━━━ GIVEN ENTRIES

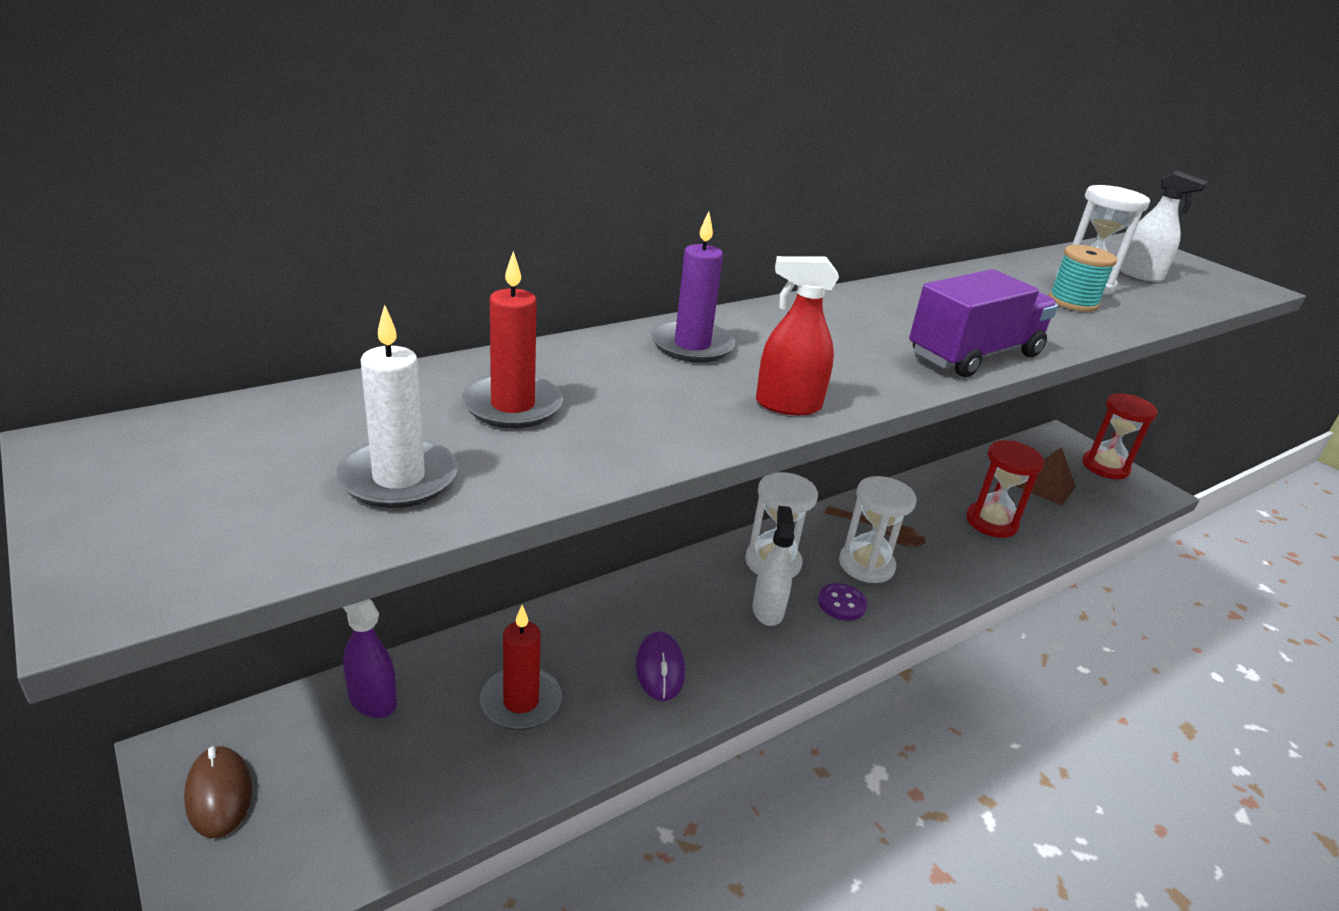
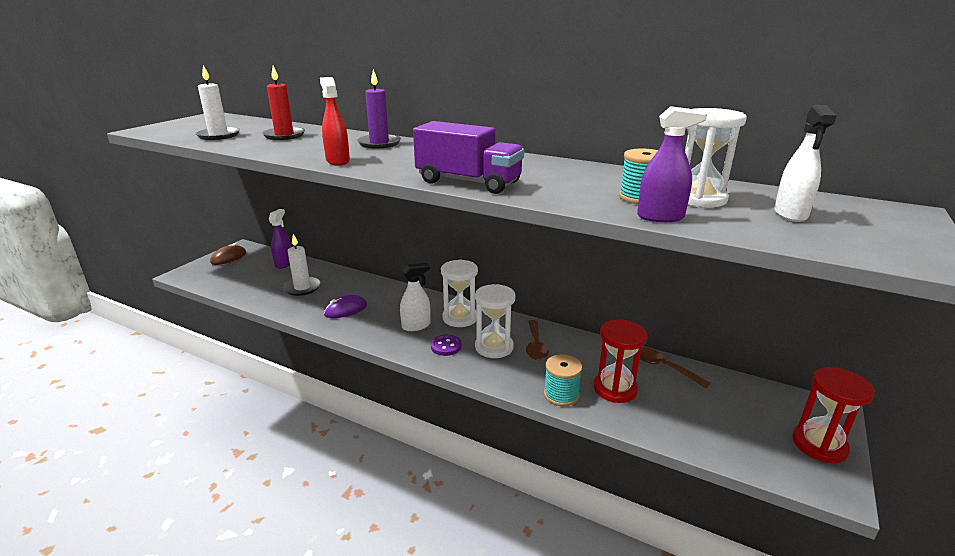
camera: 65 degrees right, 5 degrees down
(521, 702) = (302, 288): red candle -> white candle
(965, 476) = (664, 367): none -> brown spoon
(989, 561) = (561, 395): none -> turquoise spool
(1045, 486) = (716, 410): brown pyramid -> none
(1139, 317) = (660, 217): none -> purple spray bottle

━━━━━━

TASK TO CARRY OUT = Each line of the material with the word "brown" in it should be listed.

SOLUTION TO THE EXERCISE =
(965, 476) = (664, 367): none -> brown spoon
(1045, 486) = (716, 410): brown pyramid -> none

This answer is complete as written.